• [Given problem]:
Locate every line in the material that contains the string "grace" and copy each of those lines.

## Start Items

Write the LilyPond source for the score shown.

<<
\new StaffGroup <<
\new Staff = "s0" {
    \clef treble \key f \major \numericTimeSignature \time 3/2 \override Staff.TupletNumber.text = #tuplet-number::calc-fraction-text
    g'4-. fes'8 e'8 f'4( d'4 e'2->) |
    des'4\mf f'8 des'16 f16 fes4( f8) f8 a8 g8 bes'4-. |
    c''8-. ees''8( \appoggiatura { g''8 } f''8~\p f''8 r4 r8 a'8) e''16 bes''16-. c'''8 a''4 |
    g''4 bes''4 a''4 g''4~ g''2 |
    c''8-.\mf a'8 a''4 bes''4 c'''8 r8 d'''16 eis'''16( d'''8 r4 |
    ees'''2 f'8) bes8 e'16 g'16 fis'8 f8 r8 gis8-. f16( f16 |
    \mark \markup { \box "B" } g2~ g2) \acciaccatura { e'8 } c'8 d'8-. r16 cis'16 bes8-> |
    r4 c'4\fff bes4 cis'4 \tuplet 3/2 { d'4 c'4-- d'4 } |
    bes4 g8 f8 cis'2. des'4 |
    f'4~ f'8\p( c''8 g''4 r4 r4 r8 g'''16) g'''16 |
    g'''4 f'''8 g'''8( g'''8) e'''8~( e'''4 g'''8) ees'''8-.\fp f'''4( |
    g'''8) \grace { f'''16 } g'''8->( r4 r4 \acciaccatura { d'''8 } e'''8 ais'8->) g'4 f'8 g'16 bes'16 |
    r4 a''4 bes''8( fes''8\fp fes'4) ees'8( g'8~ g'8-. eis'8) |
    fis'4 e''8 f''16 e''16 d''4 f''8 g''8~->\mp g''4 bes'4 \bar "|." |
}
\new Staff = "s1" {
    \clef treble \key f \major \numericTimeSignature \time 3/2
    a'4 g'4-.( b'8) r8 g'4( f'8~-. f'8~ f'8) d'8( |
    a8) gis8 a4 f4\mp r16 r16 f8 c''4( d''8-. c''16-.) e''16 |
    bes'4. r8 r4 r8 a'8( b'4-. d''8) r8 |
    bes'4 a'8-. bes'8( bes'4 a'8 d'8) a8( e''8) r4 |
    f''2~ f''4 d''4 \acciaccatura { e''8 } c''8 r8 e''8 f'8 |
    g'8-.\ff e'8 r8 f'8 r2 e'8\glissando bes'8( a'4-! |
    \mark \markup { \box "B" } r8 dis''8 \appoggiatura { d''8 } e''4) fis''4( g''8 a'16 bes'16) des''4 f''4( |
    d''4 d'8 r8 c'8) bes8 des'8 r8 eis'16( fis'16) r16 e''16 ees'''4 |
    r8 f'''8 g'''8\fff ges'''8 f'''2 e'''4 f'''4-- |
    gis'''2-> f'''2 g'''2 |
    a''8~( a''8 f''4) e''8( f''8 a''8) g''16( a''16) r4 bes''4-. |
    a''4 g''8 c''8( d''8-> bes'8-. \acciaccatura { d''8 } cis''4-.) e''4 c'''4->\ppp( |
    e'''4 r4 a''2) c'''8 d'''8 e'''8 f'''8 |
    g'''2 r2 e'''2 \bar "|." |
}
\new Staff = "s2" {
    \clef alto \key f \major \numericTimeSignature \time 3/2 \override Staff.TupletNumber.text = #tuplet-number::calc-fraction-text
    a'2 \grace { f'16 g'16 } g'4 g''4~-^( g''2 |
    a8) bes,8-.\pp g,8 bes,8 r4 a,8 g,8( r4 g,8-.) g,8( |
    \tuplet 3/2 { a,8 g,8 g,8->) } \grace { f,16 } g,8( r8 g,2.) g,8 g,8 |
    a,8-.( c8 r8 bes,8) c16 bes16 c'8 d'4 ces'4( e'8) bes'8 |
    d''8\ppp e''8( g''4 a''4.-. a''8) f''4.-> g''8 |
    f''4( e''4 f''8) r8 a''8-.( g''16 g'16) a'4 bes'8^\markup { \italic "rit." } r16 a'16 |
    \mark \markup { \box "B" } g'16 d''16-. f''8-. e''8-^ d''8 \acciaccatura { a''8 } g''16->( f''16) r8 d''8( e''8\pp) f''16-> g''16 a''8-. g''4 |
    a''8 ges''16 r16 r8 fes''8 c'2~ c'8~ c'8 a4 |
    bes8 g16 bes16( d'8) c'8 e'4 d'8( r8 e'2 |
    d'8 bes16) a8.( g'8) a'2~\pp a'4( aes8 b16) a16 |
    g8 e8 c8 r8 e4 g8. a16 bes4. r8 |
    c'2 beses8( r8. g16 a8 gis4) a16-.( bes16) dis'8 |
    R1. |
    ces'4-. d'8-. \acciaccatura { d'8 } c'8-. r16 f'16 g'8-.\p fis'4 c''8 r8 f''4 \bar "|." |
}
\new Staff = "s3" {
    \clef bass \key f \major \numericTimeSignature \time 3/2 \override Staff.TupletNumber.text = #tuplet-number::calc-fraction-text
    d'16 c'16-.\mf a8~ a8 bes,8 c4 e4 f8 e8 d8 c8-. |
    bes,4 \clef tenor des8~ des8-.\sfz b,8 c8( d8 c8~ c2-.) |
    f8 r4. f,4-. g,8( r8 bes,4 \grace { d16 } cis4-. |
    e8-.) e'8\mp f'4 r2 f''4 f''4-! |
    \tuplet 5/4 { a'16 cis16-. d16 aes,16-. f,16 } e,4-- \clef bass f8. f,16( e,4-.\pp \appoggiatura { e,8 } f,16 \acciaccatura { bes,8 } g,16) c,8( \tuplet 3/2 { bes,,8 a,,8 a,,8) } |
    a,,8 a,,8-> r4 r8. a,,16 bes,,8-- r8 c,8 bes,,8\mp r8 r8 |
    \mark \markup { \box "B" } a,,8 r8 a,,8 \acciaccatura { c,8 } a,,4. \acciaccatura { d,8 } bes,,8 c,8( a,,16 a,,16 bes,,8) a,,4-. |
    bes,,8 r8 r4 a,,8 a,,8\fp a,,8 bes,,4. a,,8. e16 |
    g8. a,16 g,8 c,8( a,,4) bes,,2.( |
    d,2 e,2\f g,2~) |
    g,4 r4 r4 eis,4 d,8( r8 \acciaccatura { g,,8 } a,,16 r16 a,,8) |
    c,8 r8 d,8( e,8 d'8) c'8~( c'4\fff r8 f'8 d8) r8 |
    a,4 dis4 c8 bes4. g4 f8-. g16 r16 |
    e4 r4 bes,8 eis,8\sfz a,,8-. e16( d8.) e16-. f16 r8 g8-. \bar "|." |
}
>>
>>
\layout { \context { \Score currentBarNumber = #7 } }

## End Items

• [Complete answer]:
    g'''8) \grace { f'''16 } g'''8->( r4 r4 \acciaccatura { d'''8 } e'''8 ais'8->) g'4 f'8 g'16 bes'16 |
    a'2 \grace { f'16 g'16 } g'4 g''4~-^( g''2 |
    \tuplet 3/2 { a,8 g,8 g,8->) } \grace { f,16 } g,8( r8 g,2.) g,8 g,8 |
    f8 r4. f,4-. g,8( r8 bes,4 \grace { d16 } cis4-. |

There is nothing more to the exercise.